Work to complete: Find the line that contains "[(25,464),(30,495),(62,489),(59,473),(54,474),(52,459),(25,464)]" in the records below, then repeat exactly that line and each one after it, leaving pictures out.

Ordered polygon vertices:
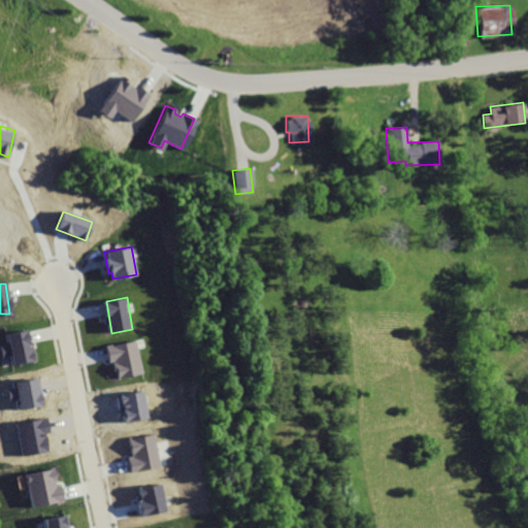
[(5,333),(7,342),(0,343),(0,357),(10,355),(11,363),(31,359),(26,329),(5,333)]
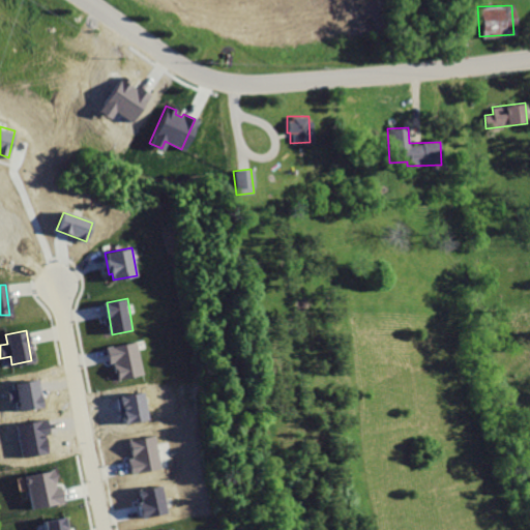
[(108,347),(111,362),(116,361),(120,380),(146,375),(139,341),(108,347)]
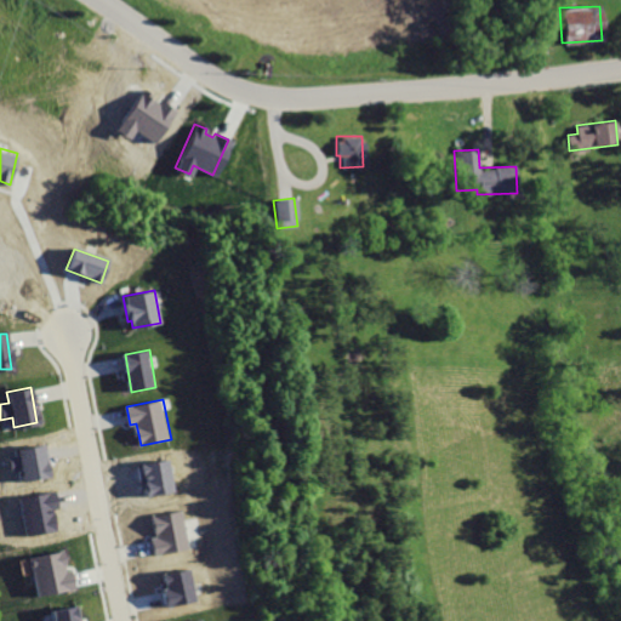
[(154,517),(157,533),(161,533),(163,536),(152,537),(155,554),(189,547),(181,511),(154,517)]
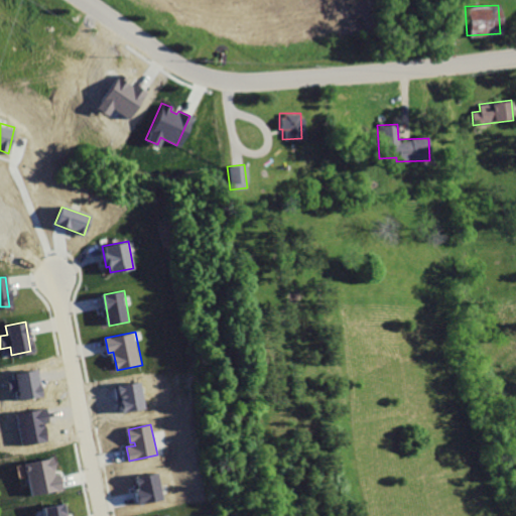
[(25,464),(30,495),(62,489),(59,473),(54,474),(52,459),(25,464)]
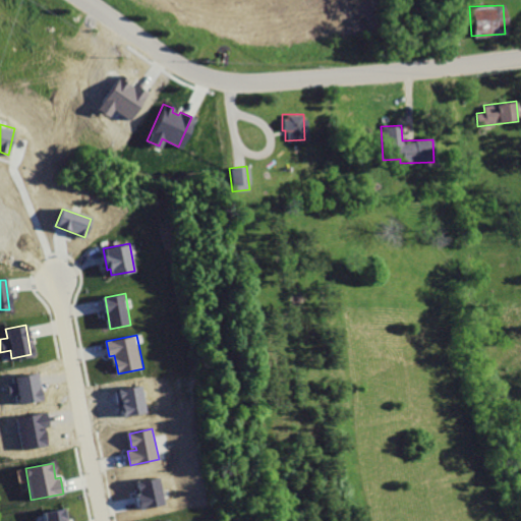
[(134,481),(139,509),(164,505),(159,476),(134,481)]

Task answer:
[(25,464),(30,495),(62,489),(59,473),(54,474),(52,459),(25,464)]
[(134,481),(139,509),(164,505),(159,476),(134,481)]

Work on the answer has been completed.